= INSTRUCTIONS TO FOLLOW =
Find every line in the records that contains the string "text", matching case exactly, and copy each of those lines.

[Begin]

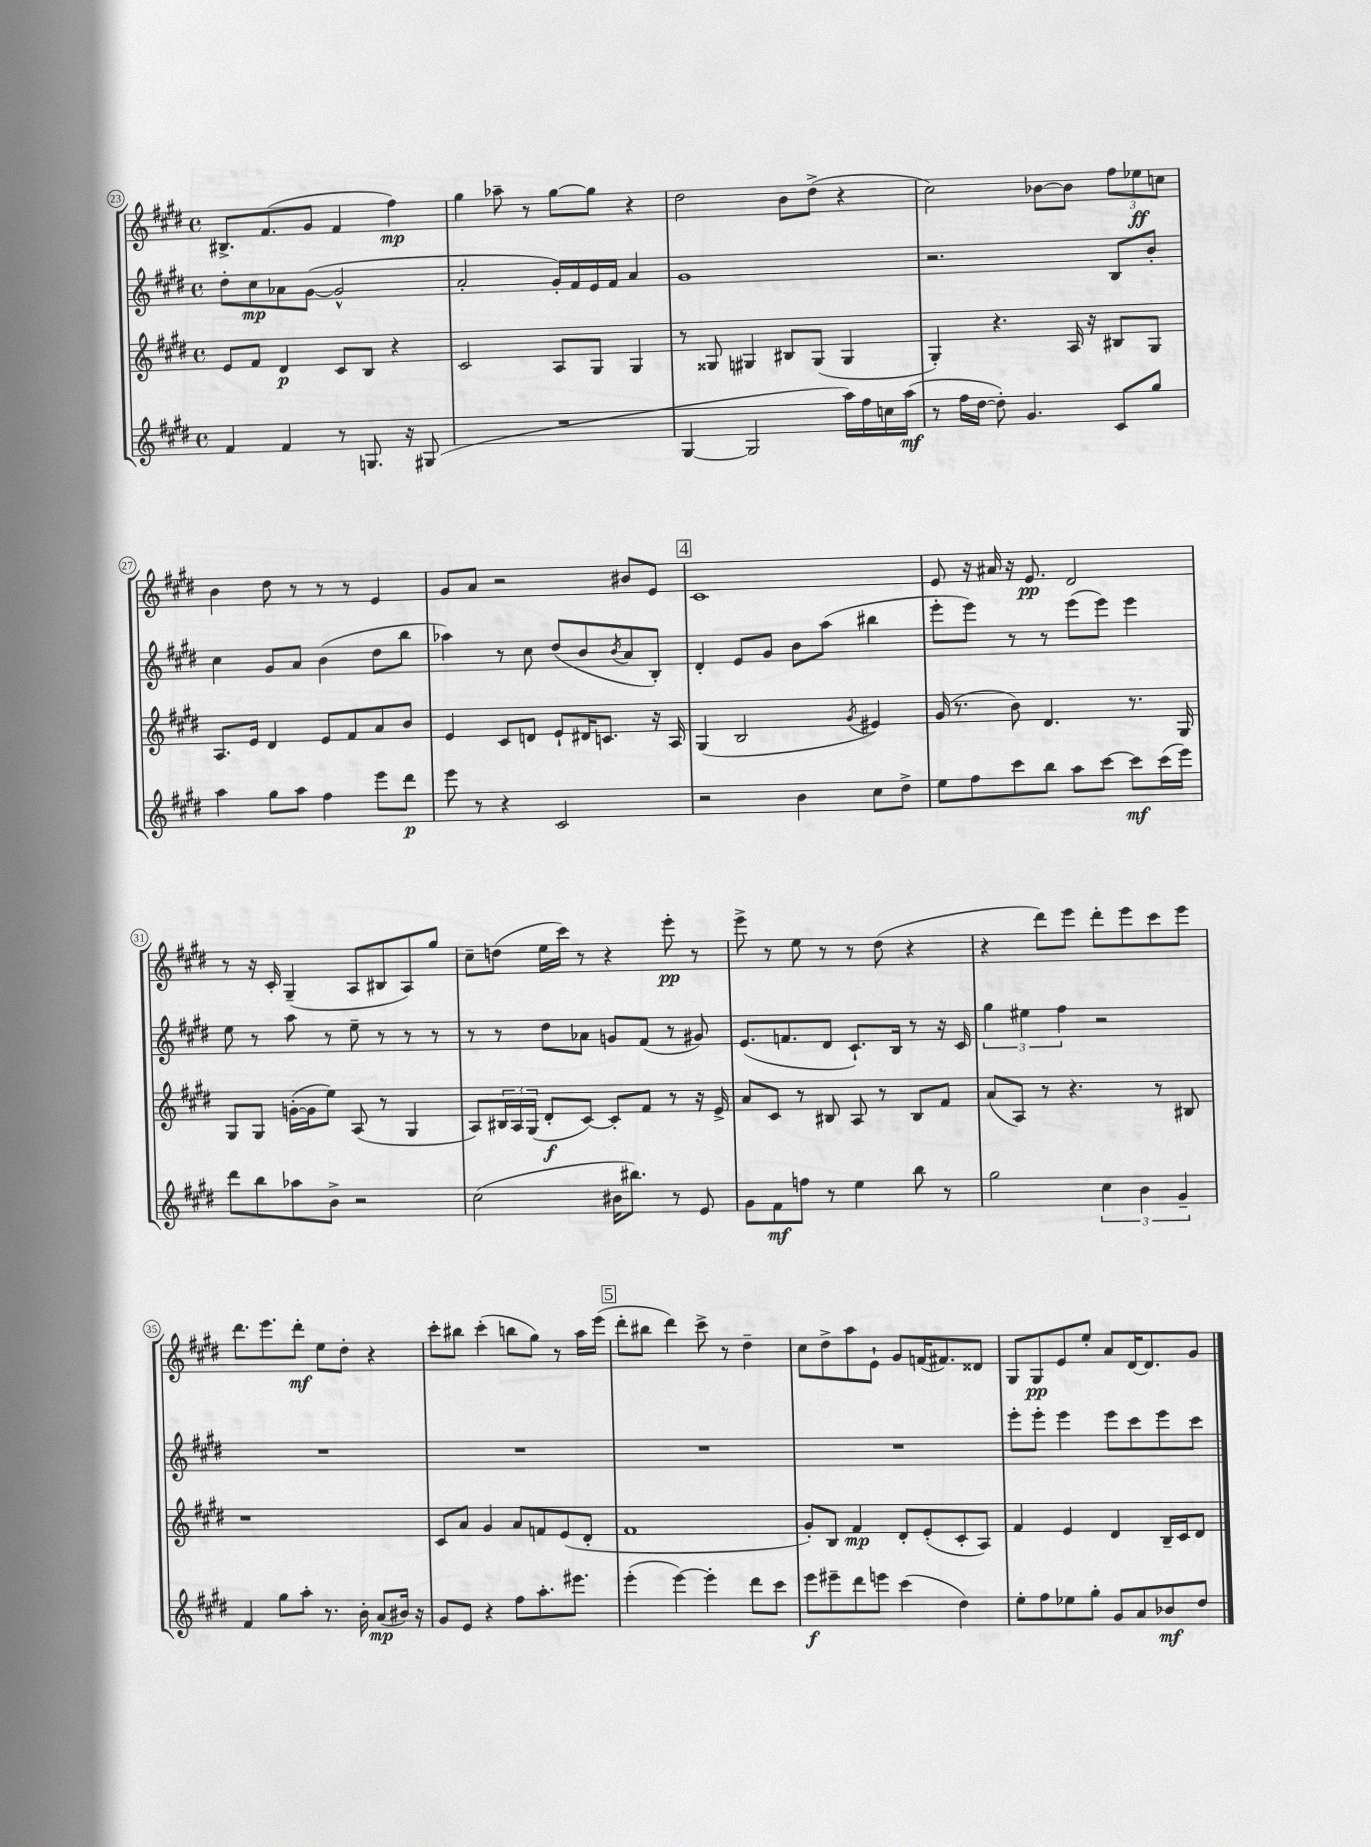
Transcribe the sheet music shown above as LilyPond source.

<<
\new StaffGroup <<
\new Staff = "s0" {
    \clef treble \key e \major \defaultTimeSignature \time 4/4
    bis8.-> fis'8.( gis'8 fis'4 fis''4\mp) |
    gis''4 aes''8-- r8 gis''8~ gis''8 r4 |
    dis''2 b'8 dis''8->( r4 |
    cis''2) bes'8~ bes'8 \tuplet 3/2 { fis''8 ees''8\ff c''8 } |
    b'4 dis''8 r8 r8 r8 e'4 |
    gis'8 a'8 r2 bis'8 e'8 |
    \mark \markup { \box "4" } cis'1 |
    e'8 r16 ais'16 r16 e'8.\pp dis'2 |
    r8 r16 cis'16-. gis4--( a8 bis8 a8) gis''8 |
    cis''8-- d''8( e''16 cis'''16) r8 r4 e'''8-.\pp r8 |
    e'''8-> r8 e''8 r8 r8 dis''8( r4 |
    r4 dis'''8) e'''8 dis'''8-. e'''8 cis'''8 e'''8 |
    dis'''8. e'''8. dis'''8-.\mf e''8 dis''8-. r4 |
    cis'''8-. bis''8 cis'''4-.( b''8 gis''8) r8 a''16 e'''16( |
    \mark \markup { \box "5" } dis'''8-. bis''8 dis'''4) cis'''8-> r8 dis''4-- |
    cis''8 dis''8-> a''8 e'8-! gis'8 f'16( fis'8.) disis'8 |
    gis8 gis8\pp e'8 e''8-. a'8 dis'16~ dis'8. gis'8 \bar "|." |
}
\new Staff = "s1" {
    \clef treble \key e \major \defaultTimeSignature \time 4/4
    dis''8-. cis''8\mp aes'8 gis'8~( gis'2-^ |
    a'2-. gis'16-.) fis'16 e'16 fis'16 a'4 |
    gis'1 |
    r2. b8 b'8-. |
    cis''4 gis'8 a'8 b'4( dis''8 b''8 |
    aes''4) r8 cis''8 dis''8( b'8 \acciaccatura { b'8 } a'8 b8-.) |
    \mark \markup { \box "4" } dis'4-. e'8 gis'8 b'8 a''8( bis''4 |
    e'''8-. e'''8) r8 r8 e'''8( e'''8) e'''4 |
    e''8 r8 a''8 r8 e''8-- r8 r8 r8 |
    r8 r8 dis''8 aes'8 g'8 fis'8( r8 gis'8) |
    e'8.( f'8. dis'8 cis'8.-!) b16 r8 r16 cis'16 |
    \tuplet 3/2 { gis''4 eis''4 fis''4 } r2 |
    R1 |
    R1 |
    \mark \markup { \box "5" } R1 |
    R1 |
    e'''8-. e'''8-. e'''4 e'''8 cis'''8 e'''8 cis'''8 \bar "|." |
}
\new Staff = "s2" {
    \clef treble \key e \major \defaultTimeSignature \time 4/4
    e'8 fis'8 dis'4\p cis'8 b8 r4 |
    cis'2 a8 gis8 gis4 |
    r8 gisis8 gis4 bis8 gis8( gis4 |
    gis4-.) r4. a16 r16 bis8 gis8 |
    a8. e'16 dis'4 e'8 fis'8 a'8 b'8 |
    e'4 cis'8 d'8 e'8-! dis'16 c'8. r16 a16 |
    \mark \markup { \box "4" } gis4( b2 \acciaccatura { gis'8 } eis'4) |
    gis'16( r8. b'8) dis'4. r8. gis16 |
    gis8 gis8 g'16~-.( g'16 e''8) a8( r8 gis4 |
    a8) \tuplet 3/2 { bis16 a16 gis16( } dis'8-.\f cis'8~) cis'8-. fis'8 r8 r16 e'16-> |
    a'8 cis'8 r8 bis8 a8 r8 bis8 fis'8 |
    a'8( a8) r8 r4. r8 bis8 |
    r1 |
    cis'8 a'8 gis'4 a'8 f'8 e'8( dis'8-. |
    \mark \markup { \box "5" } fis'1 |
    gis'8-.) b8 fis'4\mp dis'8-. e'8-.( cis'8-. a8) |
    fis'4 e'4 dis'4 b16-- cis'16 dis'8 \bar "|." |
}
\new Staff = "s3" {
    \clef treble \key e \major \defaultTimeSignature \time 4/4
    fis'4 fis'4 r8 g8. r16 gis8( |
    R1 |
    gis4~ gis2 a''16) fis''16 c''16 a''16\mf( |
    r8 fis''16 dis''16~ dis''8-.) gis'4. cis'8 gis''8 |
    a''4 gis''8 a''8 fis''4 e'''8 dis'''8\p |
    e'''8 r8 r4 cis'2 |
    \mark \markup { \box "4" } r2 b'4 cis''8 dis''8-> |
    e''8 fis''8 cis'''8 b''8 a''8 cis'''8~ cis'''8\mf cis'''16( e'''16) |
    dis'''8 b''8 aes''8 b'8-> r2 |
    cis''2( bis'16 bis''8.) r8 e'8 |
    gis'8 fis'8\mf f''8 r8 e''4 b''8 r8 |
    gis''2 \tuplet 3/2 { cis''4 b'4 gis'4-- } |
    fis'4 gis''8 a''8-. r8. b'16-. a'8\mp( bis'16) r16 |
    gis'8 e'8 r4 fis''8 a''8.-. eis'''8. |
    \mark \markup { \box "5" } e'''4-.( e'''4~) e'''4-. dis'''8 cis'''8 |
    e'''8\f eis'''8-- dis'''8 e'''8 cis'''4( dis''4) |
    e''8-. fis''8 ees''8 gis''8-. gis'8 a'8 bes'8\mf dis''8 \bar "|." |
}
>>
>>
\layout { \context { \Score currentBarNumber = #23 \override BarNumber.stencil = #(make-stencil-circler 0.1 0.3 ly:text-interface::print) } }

[End]
[Begin]

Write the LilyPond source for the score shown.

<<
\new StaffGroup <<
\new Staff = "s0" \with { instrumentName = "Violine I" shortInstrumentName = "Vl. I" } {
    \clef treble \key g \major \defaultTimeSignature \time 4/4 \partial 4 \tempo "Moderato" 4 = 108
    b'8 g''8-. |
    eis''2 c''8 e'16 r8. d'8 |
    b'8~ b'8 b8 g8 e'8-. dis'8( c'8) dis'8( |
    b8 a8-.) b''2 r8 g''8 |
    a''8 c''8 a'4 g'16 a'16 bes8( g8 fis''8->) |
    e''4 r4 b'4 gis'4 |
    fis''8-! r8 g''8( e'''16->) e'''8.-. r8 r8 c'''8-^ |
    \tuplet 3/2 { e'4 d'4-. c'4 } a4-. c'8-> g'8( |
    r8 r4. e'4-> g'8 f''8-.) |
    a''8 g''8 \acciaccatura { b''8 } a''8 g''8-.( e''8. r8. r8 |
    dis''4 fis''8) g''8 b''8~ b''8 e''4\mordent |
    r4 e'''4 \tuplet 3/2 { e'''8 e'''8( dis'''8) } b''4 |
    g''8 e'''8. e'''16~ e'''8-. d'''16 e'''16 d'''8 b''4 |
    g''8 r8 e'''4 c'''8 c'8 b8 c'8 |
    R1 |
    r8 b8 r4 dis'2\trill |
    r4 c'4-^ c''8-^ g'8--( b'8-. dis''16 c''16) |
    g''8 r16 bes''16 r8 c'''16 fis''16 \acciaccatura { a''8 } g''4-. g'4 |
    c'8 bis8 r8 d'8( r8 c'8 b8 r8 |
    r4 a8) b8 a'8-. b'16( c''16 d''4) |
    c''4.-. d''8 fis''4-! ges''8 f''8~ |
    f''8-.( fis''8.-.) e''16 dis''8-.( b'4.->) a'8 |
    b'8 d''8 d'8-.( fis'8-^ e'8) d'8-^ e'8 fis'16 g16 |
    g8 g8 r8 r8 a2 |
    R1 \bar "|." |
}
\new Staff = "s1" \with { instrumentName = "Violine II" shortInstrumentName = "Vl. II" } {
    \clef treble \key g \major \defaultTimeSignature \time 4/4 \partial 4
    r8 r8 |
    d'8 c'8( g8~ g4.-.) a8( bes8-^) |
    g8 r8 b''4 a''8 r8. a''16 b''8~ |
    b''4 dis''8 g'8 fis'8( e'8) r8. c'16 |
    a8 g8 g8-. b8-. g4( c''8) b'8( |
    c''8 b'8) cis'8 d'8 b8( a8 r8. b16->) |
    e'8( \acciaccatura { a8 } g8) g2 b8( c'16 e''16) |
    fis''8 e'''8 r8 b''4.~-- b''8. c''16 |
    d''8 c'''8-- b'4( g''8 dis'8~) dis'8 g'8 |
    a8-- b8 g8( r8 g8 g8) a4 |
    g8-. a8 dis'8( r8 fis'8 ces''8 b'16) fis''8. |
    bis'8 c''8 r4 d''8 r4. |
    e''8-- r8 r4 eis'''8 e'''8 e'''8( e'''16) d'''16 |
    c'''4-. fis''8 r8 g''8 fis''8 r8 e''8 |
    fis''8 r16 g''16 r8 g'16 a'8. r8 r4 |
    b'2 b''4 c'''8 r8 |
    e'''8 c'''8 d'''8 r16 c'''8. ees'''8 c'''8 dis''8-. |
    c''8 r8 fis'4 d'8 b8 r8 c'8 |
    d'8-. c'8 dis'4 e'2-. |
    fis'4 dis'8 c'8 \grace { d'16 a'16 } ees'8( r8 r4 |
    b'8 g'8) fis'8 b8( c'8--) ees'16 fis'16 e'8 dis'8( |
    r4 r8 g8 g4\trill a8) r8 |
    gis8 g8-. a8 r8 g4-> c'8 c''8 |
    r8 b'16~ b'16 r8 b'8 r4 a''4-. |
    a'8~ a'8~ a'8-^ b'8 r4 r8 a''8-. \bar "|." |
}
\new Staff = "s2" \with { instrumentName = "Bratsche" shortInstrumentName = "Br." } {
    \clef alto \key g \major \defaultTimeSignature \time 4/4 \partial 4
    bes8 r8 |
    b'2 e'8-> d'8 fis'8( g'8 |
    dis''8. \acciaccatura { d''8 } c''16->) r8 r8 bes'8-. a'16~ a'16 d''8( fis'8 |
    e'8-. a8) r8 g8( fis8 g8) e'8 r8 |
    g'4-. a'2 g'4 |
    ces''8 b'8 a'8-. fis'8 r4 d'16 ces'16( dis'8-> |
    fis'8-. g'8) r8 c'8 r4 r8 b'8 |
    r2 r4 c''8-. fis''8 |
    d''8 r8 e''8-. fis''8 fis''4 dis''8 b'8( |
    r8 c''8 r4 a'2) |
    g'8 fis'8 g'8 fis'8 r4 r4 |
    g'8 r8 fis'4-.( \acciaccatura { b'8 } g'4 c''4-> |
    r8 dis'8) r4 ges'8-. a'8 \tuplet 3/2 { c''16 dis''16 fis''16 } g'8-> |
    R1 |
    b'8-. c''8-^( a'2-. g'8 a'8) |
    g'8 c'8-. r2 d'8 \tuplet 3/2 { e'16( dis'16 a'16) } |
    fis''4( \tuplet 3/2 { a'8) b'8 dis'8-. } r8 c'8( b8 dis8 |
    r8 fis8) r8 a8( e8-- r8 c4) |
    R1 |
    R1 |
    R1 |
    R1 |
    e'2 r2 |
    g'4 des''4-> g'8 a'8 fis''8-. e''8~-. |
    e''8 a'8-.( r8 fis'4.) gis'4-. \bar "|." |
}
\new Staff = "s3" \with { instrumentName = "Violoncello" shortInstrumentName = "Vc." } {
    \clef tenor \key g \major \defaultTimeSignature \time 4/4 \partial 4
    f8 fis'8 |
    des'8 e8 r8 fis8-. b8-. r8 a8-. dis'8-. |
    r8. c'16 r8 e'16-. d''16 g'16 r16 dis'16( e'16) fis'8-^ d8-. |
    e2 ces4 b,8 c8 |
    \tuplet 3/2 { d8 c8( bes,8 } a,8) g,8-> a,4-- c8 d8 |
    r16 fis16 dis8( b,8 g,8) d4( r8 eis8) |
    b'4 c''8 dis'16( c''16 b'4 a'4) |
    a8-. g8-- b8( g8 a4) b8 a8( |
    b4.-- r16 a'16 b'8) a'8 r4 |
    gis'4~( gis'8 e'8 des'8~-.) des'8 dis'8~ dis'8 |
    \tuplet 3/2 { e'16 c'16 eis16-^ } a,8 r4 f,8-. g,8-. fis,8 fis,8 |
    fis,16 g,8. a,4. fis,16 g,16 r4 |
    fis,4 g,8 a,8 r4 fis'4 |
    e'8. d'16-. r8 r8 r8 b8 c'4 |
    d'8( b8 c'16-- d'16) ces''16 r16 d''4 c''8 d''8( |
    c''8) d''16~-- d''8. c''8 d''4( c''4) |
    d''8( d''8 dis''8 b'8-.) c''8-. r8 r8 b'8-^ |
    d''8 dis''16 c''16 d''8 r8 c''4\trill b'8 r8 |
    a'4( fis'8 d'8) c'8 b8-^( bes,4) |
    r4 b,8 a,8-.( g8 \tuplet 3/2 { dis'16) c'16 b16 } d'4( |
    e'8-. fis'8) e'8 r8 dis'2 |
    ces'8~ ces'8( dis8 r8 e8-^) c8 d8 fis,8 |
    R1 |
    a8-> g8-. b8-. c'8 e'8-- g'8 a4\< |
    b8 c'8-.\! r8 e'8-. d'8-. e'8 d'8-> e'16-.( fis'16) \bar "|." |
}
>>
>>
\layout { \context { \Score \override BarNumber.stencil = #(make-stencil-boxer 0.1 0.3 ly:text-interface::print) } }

[End]
[Begin]

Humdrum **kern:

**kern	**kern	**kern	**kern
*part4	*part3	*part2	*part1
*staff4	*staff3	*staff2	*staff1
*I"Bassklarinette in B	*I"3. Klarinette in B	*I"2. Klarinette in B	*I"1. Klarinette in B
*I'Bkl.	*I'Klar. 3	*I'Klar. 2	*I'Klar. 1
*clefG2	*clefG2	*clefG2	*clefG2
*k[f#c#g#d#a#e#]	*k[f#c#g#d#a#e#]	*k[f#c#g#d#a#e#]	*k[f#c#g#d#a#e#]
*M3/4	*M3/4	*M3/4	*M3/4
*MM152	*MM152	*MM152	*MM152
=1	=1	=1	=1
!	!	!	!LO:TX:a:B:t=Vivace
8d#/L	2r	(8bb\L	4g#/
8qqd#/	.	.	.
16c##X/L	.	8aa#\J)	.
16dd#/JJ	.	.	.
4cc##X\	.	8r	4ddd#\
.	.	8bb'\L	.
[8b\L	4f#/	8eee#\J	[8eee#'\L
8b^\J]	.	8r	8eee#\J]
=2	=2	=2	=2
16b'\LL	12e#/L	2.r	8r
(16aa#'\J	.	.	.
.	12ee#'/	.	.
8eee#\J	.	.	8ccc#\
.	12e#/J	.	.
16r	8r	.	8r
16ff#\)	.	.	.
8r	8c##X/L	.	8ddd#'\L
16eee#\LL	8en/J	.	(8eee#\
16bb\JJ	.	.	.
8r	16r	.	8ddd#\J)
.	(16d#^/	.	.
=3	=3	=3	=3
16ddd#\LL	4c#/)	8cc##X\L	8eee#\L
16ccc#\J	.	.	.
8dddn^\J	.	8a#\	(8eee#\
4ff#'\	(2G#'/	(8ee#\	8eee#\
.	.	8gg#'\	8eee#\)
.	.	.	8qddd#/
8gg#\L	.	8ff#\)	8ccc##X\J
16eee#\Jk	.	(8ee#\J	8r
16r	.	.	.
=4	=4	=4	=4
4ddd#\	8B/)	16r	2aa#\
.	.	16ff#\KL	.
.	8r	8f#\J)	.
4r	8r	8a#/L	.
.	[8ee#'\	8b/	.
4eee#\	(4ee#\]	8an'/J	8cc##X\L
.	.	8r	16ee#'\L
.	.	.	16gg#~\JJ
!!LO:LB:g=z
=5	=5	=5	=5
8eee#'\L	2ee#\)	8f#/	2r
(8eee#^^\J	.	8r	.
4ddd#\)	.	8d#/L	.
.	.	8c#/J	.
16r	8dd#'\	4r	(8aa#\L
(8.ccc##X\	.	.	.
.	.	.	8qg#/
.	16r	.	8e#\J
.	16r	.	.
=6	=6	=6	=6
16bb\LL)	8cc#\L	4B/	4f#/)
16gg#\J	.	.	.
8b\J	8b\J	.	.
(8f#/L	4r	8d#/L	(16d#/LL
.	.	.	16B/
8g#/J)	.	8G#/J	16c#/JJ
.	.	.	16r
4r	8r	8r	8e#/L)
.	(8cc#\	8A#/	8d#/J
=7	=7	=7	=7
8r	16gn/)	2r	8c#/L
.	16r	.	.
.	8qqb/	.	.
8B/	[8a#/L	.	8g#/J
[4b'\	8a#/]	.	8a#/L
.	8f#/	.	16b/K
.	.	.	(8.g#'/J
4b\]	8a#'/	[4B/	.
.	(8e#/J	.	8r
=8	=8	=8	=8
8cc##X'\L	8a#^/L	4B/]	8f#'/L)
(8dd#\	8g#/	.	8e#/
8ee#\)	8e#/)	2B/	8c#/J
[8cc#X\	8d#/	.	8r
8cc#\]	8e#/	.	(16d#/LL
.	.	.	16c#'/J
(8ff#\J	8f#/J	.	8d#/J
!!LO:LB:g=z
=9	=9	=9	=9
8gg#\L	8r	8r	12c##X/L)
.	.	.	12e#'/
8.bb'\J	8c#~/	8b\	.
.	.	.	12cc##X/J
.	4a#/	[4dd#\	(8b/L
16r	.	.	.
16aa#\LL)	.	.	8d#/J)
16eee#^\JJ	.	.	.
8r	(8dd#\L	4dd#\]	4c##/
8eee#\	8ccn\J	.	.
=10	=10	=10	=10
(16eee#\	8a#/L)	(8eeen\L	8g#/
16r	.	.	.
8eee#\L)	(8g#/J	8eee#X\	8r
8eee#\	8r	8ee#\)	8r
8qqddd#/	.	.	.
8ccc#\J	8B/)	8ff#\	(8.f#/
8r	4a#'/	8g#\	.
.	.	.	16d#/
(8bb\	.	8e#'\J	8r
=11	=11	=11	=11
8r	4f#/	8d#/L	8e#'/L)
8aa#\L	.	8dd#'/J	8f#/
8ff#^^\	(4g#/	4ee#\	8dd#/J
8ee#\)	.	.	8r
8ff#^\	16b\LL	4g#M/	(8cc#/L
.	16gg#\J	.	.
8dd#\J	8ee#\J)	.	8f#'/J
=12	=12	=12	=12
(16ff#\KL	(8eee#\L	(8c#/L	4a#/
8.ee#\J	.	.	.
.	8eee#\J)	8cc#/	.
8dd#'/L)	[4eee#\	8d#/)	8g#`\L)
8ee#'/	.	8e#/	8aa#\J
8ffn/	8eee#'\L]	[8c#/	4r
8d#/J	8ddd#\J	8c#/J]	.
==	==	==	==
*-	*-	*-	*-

[End]

= EXERCISE RESULT =
\layout { \context { \Score currentBarNumber = #23 \override BarNumber.stencil = #(make-stencil-circler 0.1 0.3 ly:text-interface::print) } }
\layout { \context { \Score \override BarNumber.stencil = #(make-stencil-boxer 0.1 0.3 ly:text-interface::print) } }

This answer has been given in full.